> **REQUIREMENT**
Look through the material and copy each line holding "gray".

> **DATA TO PROCESS**
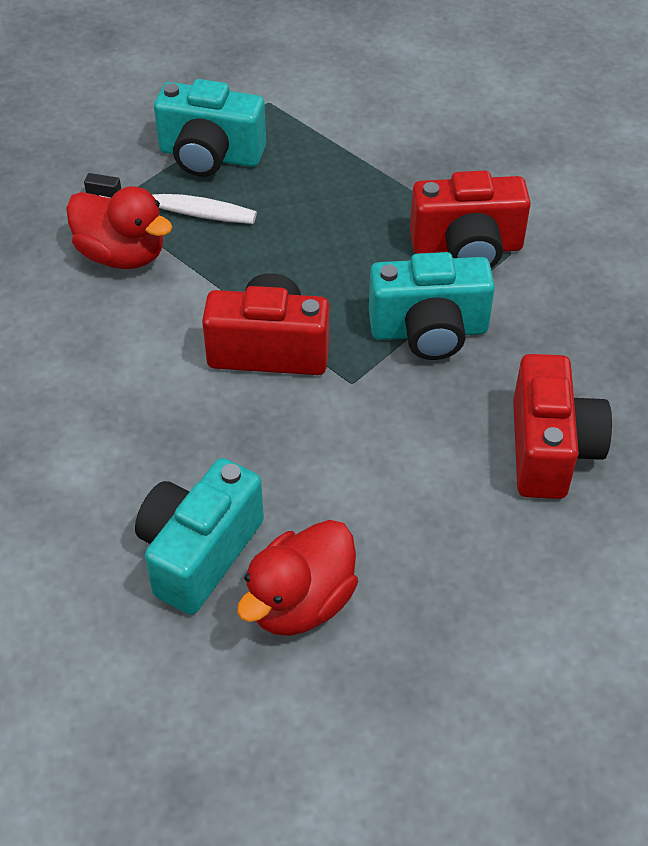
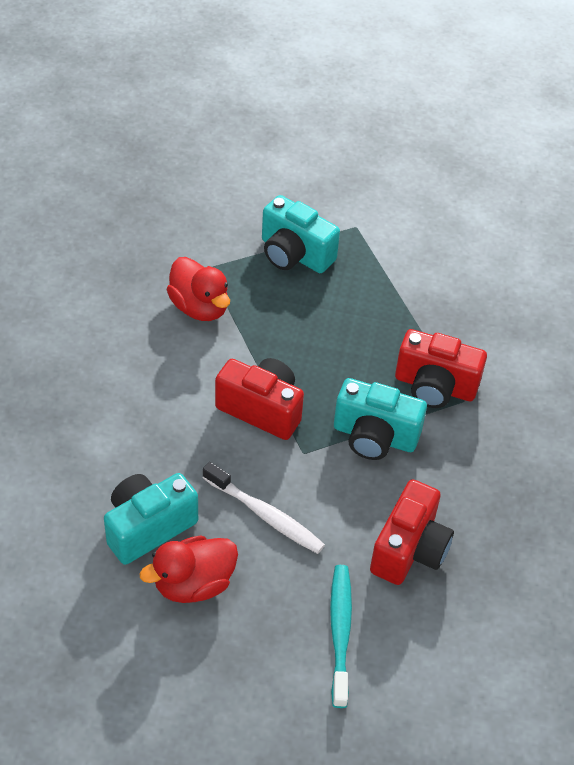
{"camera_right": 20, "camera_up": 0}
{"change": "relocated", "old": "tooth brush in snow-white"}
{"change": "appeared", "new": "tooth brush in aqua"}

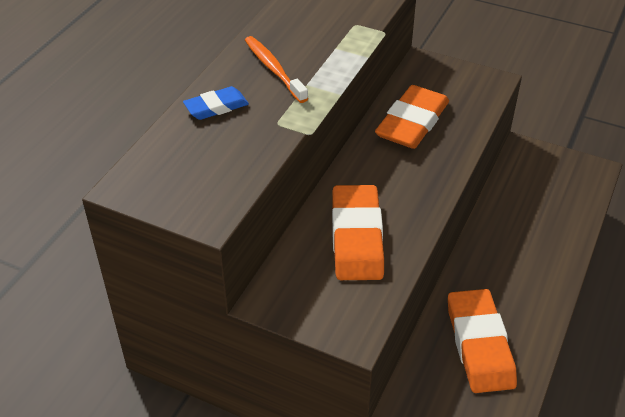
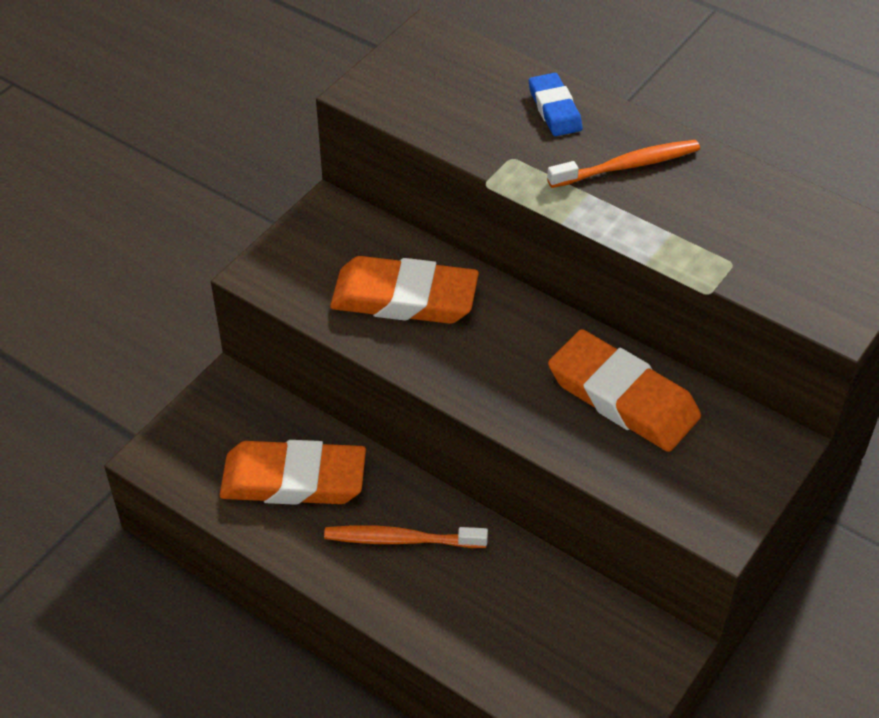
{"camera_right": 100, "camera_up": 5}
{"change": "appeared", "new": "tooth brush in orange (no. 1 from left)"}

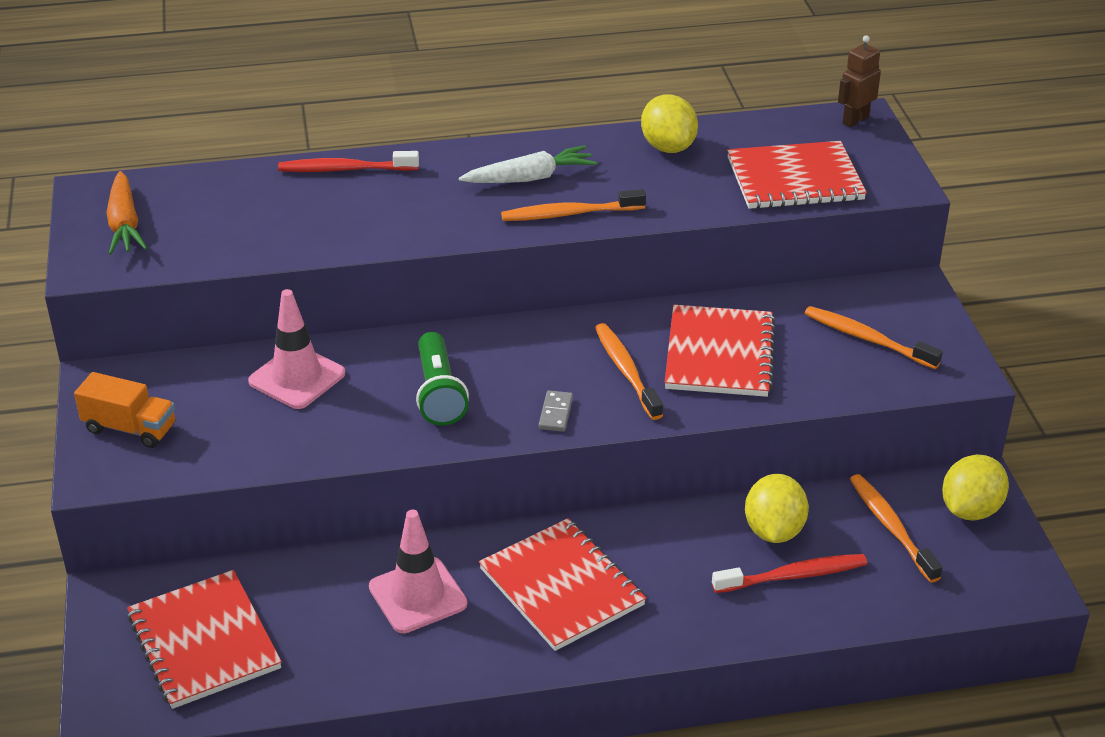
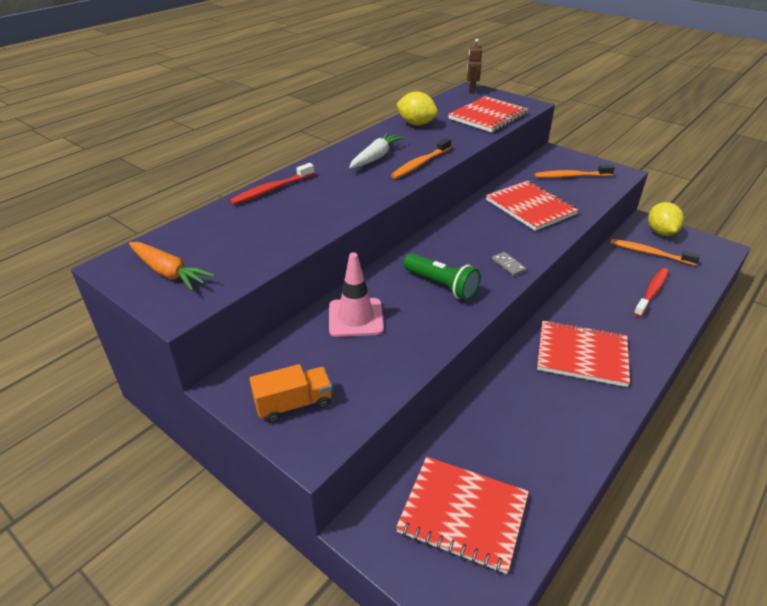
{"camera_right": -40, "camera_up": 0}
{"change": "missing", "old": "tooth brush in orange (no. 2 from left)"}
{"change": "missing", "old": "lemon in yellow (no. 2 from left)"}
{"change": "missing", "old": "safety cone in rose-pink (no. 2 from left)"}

---

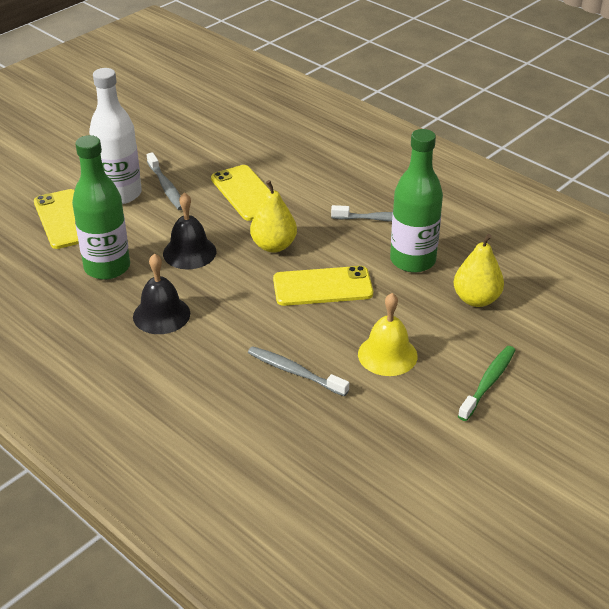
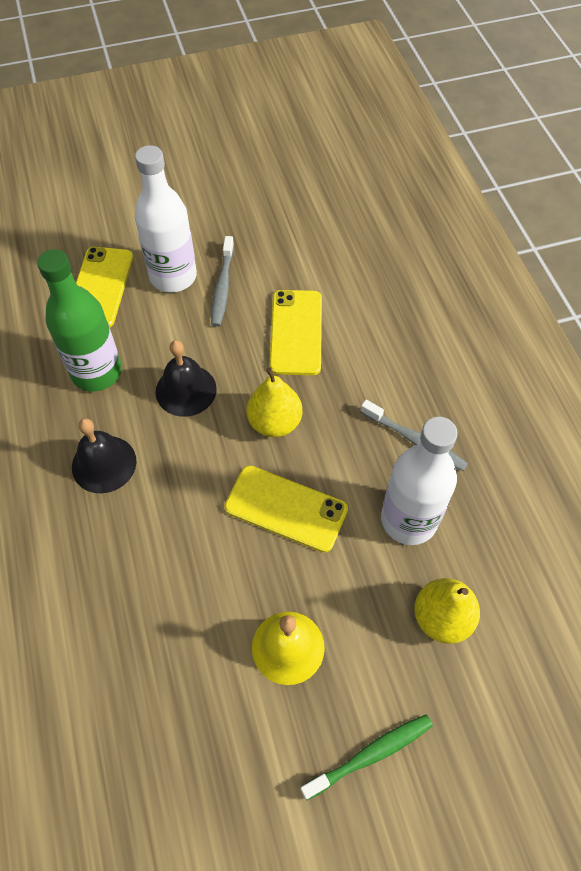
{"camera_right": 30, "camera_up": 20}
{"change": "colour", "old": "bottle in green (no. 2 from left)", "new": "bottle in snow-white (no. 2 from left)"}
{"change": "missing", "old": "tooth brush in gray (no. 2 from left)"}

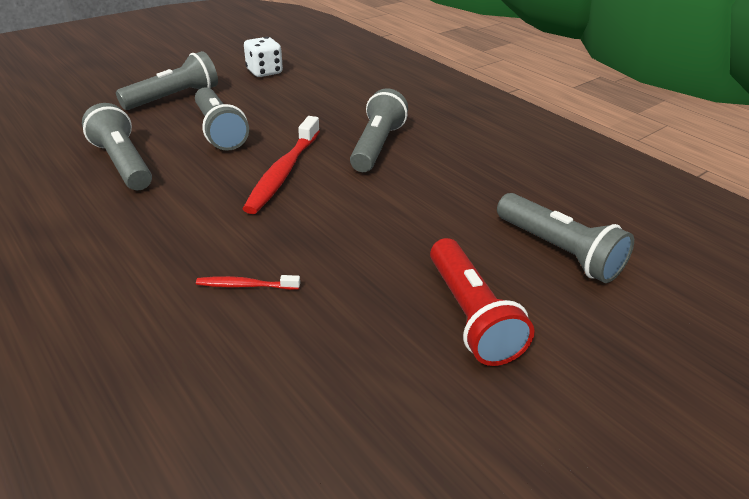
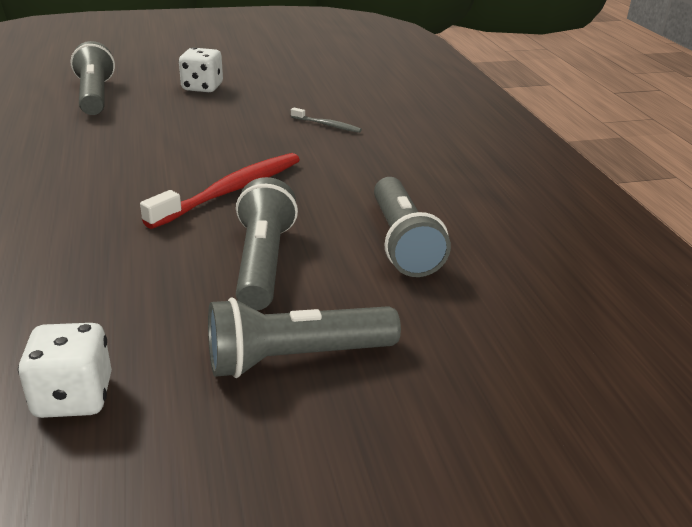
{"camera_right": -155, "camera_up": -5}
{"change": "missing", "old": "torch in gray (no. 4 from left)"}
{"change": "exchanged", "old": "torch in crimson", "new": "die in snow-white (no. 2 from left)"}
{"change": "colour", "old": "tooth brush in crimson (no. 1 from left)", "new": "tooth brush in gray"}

> **RESPONSE AREA**
{"change": "missing", "old": "tooth brush in gray (no. 2 from left)"}
{"change": "missing", "old": "torch in gray (no. 4 from left)"}
{"change": "colour", "old": "tooth brush in crimson (no. 1 from left)", "new": "tooth brush in gray"}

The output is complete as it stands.